--- START ---

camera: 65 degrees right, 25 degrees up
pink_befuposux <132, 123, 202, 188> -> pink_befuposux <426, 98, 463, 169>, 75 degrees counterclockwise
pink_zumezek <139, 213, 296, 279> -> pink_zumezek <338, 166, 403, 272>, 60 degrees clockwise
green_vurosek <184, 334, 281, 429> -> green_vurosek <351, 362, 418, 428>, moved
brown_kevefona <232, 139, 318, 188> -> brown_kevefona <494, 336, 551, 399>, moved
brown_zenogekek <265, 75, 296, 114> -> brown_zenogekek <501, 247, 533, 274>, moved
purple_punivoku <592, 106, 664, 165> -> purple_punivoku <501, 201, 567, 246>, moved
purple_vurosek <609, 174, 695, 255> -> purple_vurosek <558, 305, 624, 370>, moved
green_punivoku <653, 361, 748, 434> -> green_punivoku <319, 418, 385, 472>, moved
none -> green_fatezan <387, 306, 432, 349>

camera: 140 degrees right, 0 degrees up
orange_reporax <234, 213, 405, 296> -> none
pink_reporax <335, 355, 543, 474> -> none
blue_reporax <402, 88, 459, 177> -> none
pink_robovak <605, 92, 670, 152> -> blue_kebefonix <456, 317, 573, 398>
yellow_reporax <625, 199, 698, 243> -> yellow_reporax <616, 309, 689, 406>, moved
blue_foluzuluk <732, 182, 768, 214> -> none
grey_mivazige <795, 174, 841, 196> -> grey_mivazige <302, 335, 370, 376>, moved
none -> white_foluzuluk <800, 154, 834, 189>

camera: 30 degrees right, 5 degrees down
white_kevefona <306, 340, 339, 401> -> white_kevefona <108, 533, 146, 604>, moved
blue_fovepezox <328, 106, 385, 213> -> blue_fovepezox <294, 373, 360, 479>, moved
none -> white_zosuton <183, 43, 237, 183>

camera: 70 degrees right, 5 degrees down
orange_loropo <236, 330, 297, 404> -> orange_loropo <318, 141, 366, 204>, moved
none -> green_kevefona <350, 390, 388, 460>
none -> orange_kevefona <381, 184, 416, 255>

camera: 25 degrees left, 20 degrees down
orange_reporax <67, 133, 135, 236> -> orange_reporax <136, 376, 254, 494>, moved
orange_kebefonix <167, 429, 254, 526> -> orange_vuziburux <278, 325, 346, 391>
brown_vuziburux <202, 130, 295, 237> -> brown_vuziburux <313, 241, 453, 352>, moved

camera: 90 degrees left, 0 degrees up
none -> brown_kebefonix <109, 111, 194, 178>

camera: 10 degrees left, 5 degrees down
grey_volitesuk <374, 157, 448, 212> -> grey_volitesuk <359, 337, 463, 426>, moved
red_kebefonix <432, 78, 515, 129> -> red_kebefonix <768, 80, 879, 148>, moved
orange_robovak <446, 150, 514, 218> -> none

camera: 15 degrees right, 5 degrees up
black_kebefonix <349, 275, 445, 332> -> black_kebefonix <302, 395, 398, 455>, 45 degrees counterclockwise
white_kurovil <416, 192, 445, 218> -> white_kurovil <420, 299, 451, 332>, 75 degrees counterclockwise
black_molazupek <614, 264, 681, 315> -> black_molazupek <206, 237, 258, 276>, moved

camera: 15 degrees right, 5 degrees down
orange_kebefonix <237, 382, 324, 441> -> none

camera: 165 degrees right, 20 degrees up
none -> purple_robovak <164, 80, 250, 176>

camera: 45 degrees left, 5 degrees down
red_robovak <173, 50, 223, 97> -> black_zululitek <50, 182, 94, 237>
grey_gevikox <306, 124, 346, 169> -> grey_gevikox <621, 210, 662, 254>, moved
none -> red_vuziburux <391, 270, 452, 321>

--- END ---

- PROMPT: Set down each entry from above once more, exactly as written.

- ANSWER BELOW:
camera: 65 degrees right, 25 degrees up
pink_befuposux <132, 123, 202, 188> -> pink_befuposux <426, 98, 463, 169>, 75 degrees counterclockwise
pink_zumezek <139, 213, 296, 279> -> pink_zumezek <338, 166, 403, 272>, 60 degrees clockwise
green_vurosek <184, 334, 281, 429> -> green_vurosek <351, 362, 418, 428>, moved
brown_kevefona <232, 139, 318, 188> -> brown_kevefona <494, 336, 551, 399>, moved
brown_zenogekek <265, 75, 296, 114> -> brown_zenogekek <501, 247, 533, 274>, moved
purple_punivoku <592, 106, 664, 165> -> purple_punivoku <501, 201, 567, 246>, moved
purple_vurosek <609, 174, 695, 255> -> purple_vurosek <558, 305, 624, 370>, moved
green_punivoku <653, 361, 748, 434> -> green_punivoku <319, 418, 385, 472>, moved
none -> green_fatezan <387, 306, 432, 349>

camera: 140 degrees right, 0 degrees up
orange_reporax <234, 213, 405, 296> -> none
pink_reporax <335, 355, 543, 474> -> none
blue_reporax <402, 88, 459, 177> -> none
pink_robovak <605, 92, 670, 152> -> blue_kebefonix <456, 317, 573, 398>
yellow_reporax <625, 199, 698, 243> -> yellow_reporax <616, 309, 689, 406>, moved
blue_foluzuluk <732, 182, 768, 214> -> none
grey_mivazige <795, 174, 841, 196> -> grey_mivazige <302, 335, 370, 376>, moved
none -> white_foluzuluk <800, 154, 834, 189>

camera: 30 degrees right, 5 degrees down
white_kevefona <306, 340, 339, 401> -> white_kevefona <108, 533, 146, 604>, moved
blue_fovepezox <328, 106, 385, 213> -> blue_fovepezox <294, 373, 360, 479>, moved
none -> white_zosuton <183, 43, 237, 183>

camera: 70 degrees right, 5 degrees down
orange_loropo <236, 330, 297, 404> -> orange_loropo <318, 141, 366, 204>, moved
none -> green_kevefona <350, 390, 388, 460>
none -> orange_kevefona <381, 184, 416, 255>

camera: 25 degrees left, 20 degrees down
orange_reporax <67, 133, 135, 236> -> orange_reporax <136, 376, 254, 494>, moved
orange_kebefonix <167, 429, 254, 526> -> orange_vuziburux <278, 325, 346, 391>
brown_vuziburux <202, 130, 295, 237> -> brown_vuziburux <313, 241, 453, 352>, moved

camera: 90 degrees left, 0 degrees up
none -> brown_kebefonix <109, 111, 194, 178>

camera: 10 degrees left, 5 degrees down
grey_volitesuk <374, 157, 448, 212> -> grey_volitesuk <359, 337, 463, 426>, moved
red_kebefonix <432, 78, 515, 129> -> red_kebefonix <768, 80, 879, 148>, moved
orange_robovak <446, 150, 514, 218> -> none

camera: 15 degrees right, 5 degrees up
black_kebefonix <349, 275, 445, 332> -> black_kebefonix <302, 395, 398, 455>, 45 degrees counterclockwise
white_kurovil <416, 192, 445, 218> -> white_kurovil <420, 299, 451, 332>, 75 degrees counterclockwise
black_molazupek <614, 264, 681, 315> -> black_molazupek <206, 237, 258, 276>, moved

camera: 15 degrees right, 5 degrees down
orange_kebefonix <237, 382, 324, 441> -> none

camera: 165 degrees right, 20 degrees up
none -> purple_robovak <164, 80, 250, 176>

camera: 45 degrees left, 5 degrees down
red_robovak <173, 50, 223, 97> -> black_zululitek <50, 182, 94, 237>
grey_gevikox <306, 124, 346, 169> -> grey_gevikox <621, 210, 662, 254>, moved
none -> red_vuziburux <391, 270, 452, 321>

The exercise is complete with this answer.